Work out how many lines in the items below contain the string "kern". Reply with that number alone.

Dataset records →
──────────────────────────────
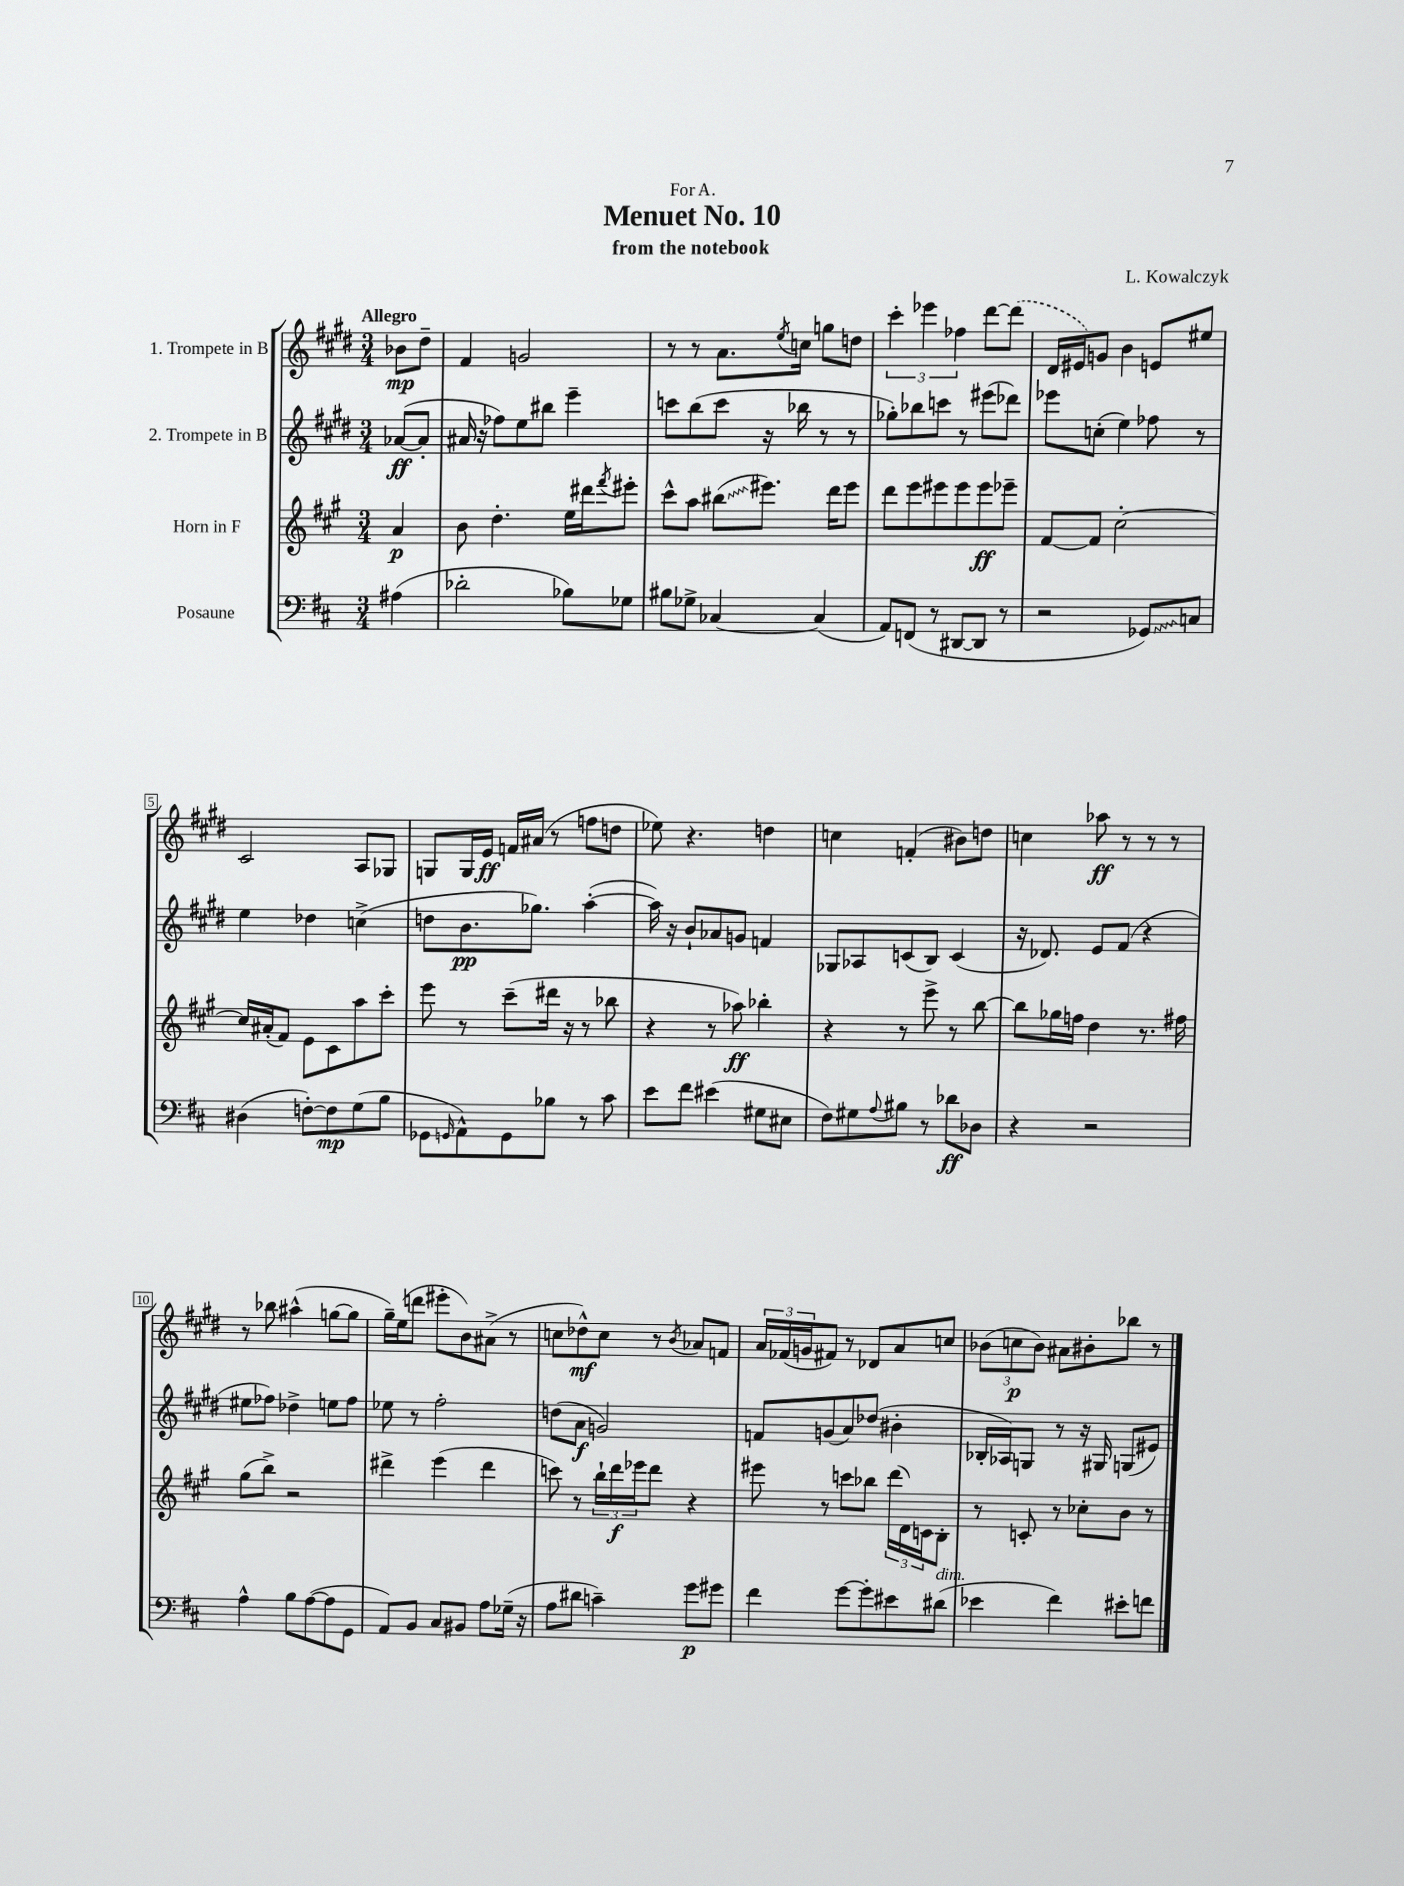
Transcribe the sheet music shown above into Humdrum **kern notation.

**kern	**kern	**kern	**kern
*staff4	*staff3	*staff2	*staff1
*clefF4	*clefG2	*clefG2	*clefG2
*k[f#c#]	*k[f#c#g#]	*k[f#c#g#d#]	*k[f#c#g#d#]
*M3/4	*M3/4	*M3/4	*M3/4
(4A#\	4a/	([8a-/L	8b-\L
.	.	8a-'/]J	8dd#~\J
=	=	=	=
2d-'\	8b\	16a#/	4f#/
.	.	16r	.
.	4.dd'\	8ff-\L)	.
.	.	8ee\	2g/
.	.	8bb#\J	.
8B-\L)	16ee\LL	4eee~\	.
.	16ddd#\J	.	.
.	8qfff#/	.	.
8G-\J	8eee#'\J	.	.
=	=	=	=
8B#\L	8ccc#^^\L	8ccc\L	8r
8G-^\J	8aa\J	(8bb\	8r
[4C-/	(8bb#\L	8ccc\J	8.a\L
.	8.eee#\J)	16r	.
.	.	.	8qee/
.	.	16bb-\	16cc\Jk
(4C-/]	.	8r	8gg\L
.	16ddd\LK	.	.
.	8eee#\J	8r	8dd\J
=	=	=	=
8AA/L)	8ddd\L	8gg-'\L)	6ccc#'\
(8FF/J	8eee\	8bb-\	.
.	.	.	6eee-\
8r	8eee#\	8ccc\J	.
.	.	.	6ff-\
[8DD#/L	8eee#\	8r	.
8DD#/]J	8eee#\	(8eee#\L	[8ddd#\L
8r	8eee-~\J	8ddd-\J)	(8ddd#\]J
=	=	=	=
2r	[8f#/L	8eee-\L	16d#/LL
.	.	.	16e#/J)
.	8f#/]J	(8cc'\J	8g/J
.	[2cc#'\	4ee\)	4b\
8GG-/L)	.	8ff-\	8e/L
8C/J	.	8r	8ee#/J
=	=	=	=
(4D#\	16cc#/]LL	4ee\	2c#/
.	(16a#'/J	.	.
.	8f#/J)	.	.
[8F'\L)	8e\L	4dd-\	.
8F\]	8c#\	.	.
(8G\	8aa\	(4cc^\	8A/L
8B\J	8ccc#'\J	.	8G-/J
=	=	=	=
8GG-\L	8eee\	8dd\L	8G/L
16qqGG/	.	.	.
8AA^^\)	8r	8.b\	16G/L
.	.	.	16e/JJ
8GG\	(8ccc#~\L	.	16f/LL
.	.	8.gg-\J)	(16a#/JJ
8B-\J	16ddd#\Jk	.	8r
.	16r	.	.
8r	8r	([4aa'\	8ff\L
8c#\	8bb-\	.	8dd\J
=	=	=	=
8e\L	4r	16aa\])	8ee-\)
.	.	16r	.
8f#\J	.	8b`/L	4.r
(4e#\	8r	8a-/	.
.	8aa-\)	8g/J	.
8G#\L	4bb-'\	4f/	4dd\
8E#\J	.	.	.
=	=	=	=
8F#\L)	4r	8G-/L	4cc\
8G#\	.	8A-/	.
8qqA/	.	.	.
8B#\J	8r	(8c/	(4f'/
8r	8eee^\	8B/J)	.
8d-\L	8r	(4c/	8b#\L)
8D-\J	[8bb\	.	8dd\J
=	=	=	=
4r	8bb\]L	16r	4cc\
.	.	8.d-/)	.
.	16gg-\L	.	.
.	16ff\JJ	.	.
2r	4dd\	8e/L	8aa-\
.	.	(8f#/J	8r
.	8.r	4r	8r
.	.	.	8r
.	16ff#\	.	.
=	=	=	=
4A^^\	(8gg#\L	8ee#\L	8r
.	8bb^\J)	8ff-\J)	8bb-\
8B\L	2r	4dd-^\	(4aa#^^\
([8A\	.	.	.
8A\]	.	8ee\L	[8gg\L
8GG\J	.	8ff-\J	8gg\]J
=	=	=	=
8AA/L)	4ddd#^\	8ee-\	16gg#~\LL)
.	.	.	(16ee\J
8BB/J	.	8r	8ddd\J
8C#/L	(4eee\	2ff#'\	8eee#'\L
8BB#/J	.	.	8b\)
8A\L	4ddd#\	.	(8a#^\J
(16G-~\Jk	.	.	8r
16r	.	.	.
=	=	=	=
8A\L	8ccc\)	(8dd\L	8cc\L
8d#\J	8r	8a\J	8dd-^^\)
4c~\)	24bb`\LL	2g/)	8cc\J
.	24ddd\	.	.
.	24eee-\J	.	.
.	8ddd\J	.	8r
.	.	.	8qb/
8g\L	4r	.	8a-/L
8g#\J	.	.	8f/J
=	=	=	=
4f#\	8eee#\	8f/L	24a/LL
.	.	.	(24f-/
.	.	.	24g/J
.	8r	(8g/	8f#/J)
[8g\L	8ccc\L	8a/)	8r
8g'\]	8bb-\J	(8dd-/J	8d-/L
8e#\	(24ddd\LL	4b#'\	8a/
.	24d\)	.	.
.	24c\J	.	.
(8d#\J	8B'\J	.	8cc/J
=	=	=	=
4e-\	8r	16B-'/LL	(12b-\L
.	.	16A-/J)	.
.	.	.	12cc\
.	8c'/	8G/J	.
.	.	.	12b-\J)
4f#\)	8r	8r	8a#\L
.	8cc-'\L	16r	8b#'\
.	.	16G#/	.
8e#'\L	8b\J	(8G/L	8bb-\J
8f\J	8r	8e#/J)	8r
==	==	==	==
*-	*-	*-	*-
──────────────────────────────
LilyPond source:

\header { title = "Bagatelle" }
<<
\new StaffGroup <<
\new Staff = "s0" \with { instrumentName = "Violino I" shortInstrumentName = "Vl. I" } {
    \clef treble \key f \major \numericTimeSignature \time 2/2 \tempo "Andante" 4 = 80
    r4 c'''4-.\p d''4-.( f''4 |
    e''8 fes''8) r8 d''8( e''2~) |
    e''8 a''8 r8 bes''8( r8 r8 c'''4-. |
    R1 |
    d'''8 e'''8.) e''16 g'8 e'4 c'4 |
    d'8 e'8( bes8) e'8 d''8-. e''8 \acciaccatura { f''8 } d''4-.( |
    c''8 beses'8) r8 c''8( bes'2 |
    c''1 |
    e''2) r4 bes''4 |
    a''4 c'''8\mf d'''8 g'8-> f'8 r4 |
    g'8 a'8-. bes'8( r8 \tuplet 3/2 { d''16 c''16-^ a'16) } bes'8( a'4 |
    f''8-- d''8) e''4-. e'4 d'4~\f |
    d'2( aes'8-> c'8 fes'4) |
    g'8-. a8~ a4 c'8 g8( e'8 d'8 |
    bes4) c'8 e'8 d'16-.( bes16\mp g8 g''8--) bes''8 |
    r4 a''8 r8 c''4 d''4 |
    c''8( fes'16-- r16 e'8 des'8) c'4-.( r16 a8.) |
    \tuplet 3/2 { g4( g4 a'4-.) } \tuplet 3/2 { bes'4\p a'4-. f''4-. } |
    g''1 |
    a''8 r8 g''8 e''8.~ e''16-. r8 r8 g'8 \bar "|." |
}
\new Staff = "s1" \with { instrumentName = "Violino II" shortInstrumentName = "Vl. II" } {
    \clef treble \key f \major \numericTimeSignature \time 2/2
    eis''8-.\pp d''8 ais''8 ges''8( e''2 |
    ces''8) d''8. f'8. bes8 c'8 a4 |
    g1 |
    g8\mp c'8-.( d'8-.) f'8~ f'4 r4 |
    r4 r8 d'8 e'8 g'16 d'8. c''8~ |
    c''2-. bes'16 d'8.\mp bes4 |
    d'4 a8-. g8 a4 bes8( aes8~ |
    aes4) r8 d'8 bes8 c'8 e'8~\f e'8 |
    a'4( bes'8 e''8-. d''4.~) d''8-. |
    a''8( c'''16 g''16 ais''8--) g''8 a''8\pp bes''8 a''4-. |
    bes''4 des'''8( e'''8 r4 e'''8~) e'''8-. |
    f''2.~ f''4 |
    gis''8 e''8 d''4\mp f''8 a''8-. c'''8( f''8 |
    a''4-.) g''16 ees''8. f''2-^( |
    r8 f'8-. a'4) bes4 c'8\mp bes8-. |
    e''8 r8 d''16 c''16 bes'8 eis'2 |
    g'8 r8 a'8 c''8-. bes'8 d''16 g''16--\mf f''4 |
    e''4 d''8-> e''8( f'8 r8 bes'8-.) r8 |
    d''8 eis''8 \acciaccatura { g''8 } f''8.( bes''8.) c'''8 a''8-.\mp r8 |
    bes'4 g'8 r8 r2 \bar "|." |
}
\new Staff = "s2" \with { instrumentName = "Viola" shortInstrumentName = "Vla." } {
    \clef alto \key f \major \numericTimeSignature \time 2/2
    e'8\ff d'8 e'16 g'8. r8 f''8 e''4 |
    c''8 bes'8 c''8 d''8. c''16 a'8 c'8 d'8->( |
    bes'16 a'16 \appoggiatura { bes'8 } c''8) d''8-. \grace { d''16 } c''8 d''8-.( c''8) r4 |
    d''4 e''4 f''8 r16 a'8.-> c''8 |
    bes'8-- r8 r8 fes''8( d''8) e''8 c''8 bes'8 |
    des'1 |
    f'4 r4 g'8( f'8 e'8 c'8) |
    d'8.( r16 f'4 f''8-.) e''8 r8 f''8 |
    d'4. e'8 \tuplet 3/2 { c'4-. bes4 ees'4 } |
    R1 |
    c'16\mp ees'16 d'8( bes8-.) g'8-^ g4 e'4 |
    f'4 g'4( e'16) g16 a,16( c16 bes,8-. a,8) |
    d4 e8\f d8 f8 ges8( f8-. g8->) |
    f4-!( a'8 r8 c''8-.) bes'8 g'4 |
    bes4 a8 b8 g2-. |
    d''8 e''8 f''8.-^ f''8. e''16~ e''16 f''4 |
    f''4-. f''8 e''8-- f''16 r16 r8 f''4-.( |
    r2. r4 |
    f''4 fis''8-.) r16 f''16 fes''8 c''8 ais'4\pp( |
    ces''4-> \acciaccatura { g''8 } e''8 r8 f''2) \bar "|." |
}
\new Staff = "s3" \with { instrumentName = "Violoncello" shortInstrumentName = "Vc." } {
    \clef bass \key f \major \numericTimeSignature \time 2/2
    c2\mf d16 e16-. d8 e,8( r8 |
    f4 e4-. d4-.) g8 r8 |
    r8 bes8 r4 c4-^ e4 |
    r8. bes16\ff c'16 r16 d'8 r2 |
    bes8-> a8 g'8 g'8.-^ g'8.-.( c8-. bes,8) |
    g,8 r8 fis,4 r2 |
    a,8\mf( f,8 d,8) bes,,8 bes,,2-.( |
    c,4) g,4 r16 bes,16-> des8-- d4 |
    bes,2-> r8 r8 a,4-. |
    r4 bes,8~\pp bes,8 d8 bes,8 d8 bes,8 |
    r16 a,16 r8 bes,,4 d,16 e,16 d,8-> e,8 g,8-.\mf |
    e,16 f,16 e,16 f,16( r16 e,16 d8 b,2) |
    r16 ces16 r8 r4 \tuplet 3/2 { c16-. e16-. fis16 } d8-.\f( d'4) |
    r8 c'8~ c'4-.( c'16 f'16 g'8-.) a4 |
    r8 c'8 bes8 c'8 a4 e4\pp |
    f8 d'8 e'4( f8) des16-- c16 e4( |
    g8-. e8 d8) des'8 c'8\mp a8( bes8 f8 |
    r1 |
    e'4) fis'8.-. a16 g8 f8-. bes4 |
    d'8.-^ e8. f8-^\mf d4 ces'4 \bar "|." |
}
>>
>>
──────────────────────────────
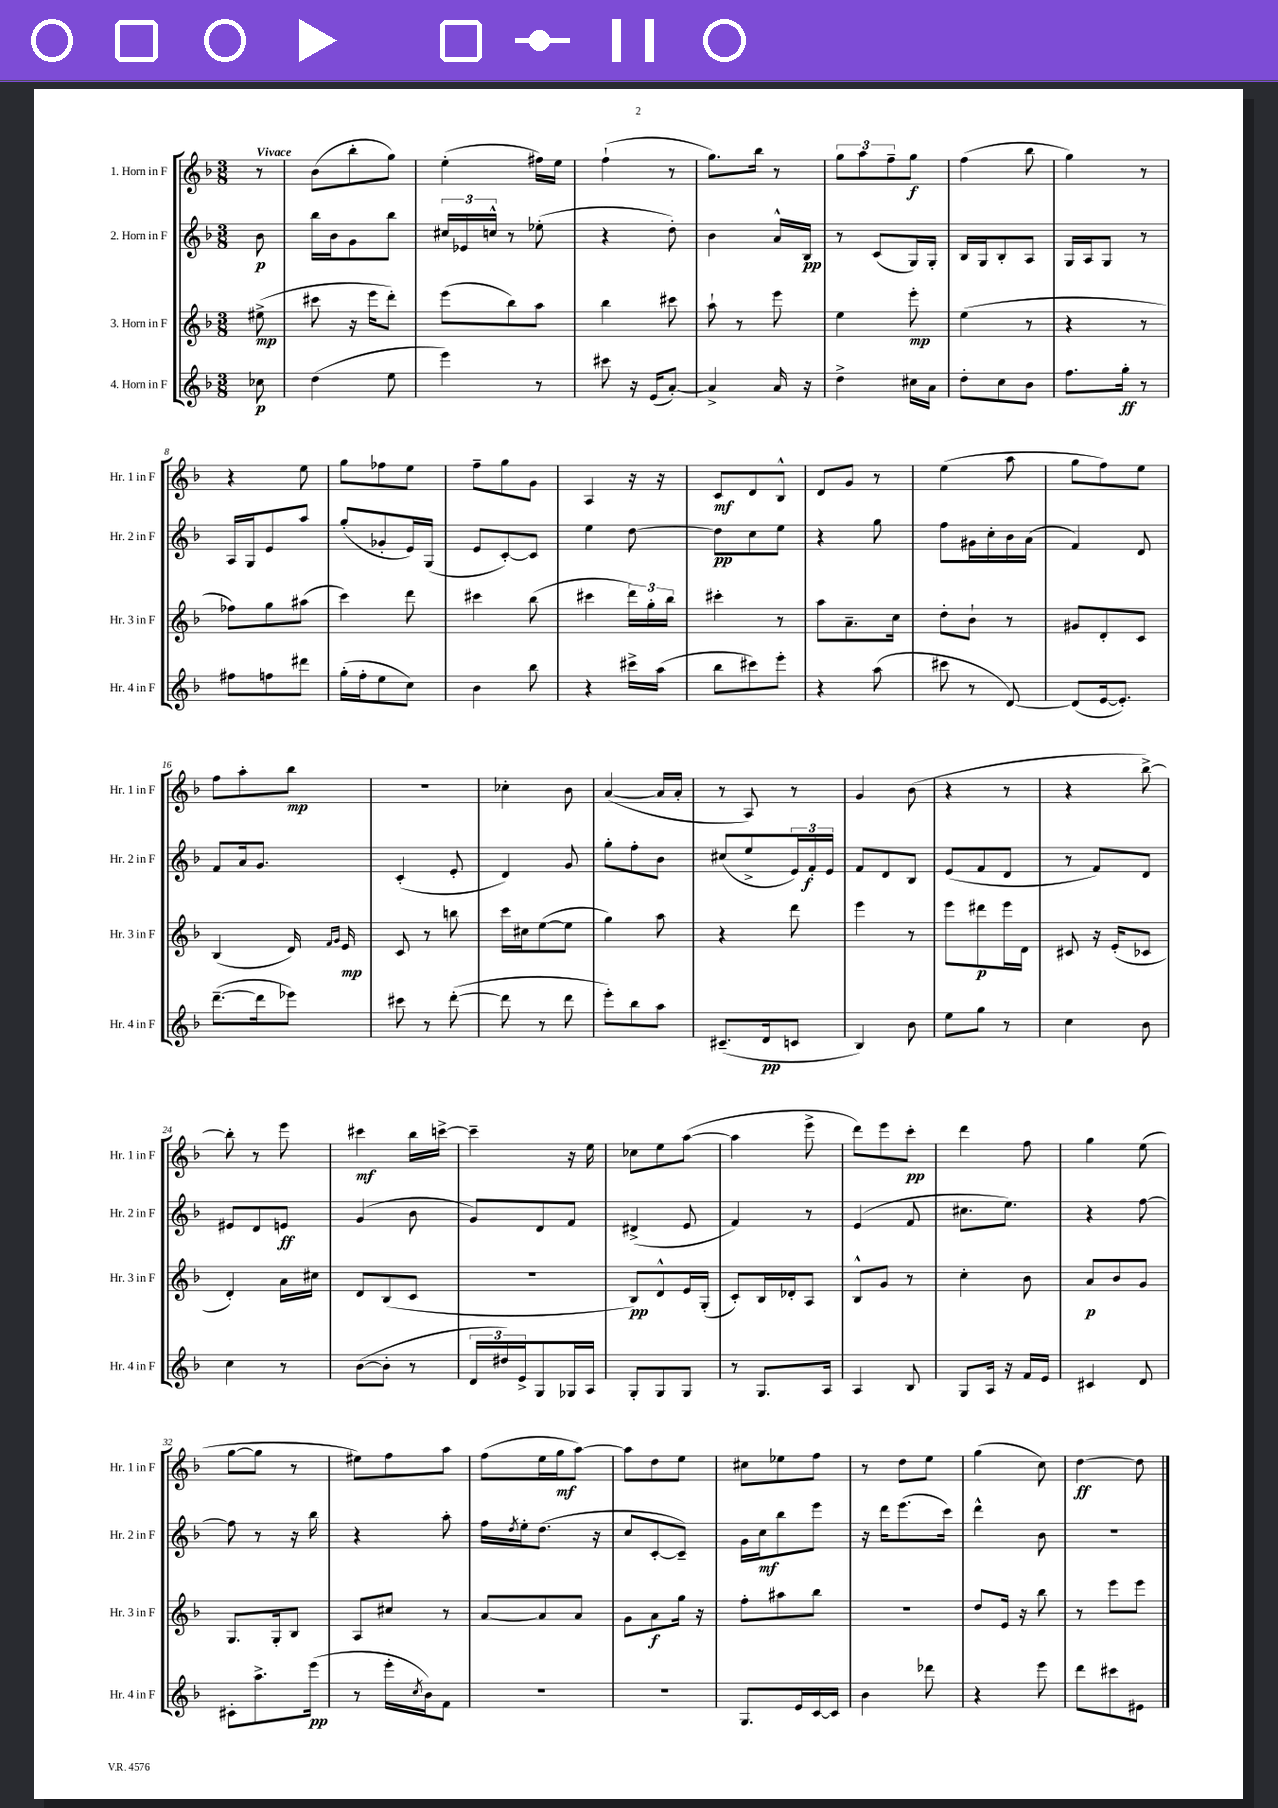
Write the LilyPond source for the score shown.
──────────────────────────────
Task result → 2